[Start of Attachment]

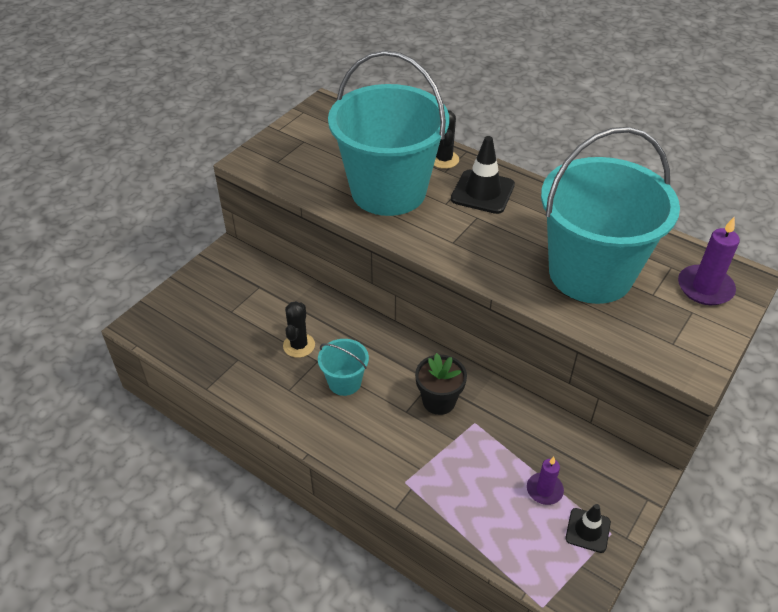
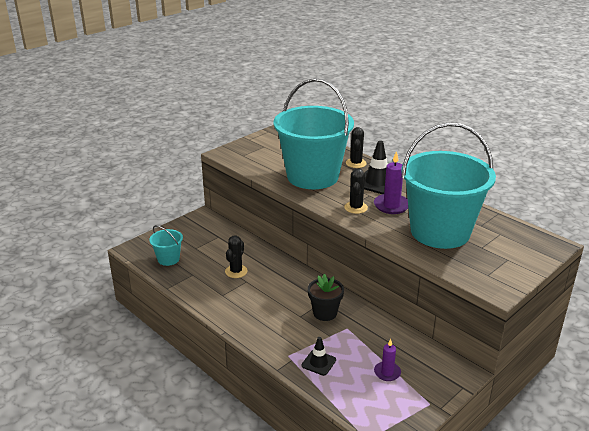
camera: 10 degrees right, 15 degrees down
(344, 382) = (262, 295): turquoise bucket -> turquoise bucket (168, 259)
(464, 243) = (356, 207): none -> black cactus
(588, 530) = (413, 400): black traffic cone -> black traffic cone (318, 363)
(705, 288) = (521, 247): purple candle -> purple candle (391, 206)

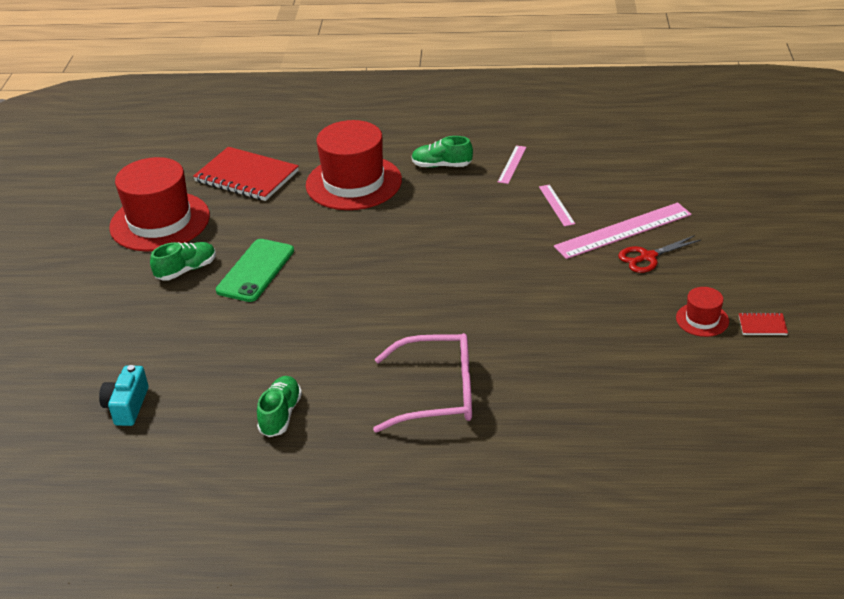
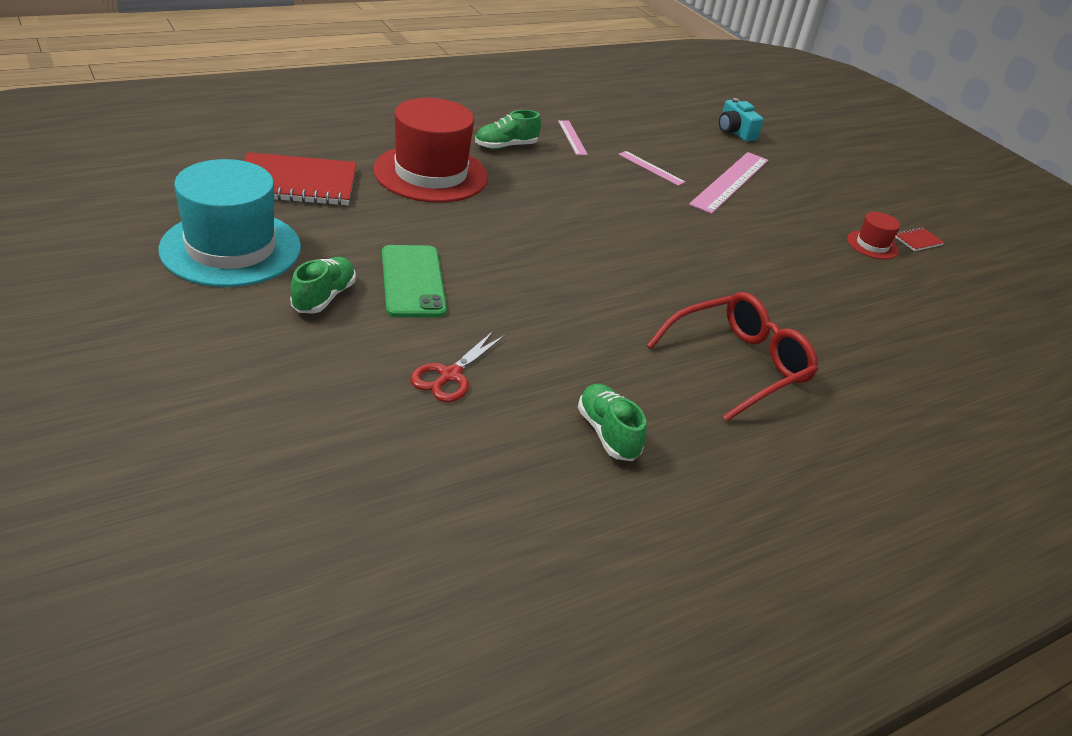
camera: 40 degrees left, 0 degrees up
(127, 406) = (409, 479): turquoise camera -> turquoise camera (735, 132)
(160, 221) = (231, 248): red hat -> turquoise hat
(436, 393) = (737, 365): pink glasses -> red glasses
(648, 257) = (774, 201): red scissors -> red scissors (450, 375)

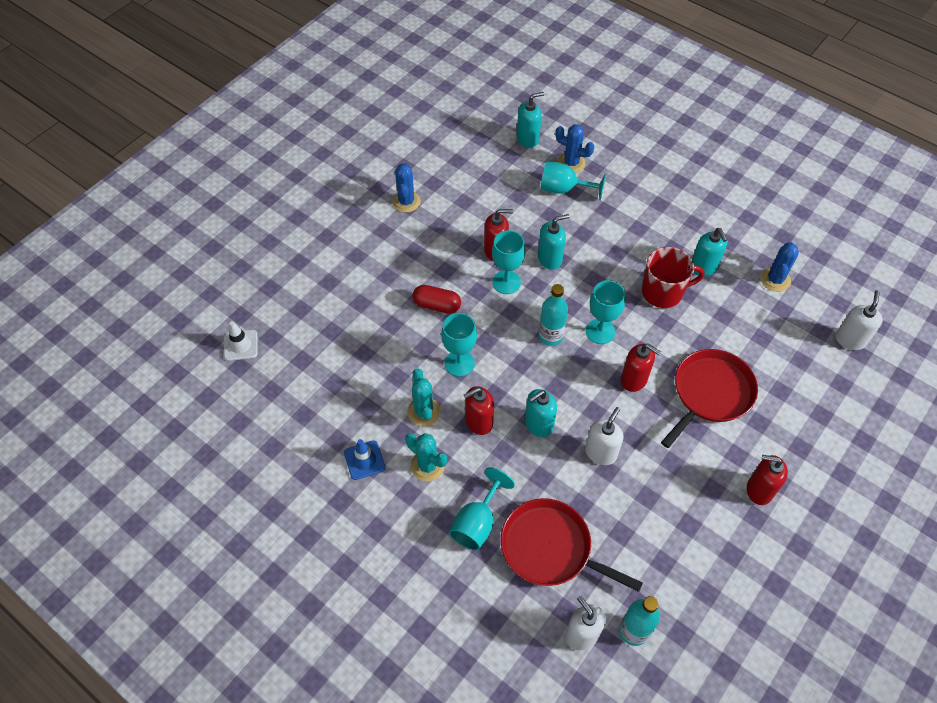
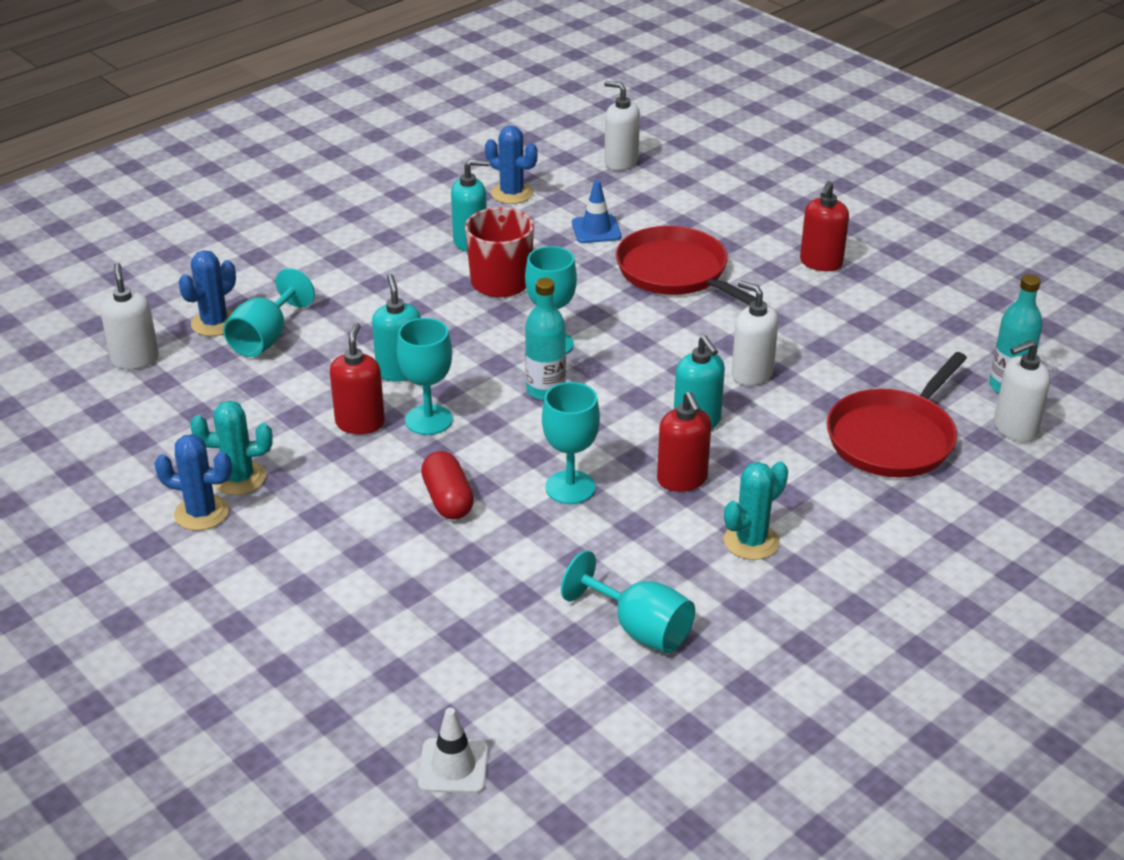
camera: 80 degrees left, 20 degrees down
(364, 460) = (731, 612): blue traffic cone -> blue traffic cone (596, 230)
(424, 412) = (652, 536): turquoise cactus -> turquoise cactus (239, 478)
(437, 305) = (448, 500): red capsule -> red capsule turned 45 degrees counterclockwise
(477, 523) = (851, 501): turquoise goblet -> turquoise goblet (639, 629)
(528, 139) = (135, 359): turquoise soap dispenser -> white soap dispenser
(634, 380) = (640, 328): red soap dispenser -> none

[End of Attachment]

EXERCISE DIRECTIONS: Check each line of the listing above for the string "black", then please give the number of lines where it appears and nothing else.

ANSWER TO THIS PROBLEM: 2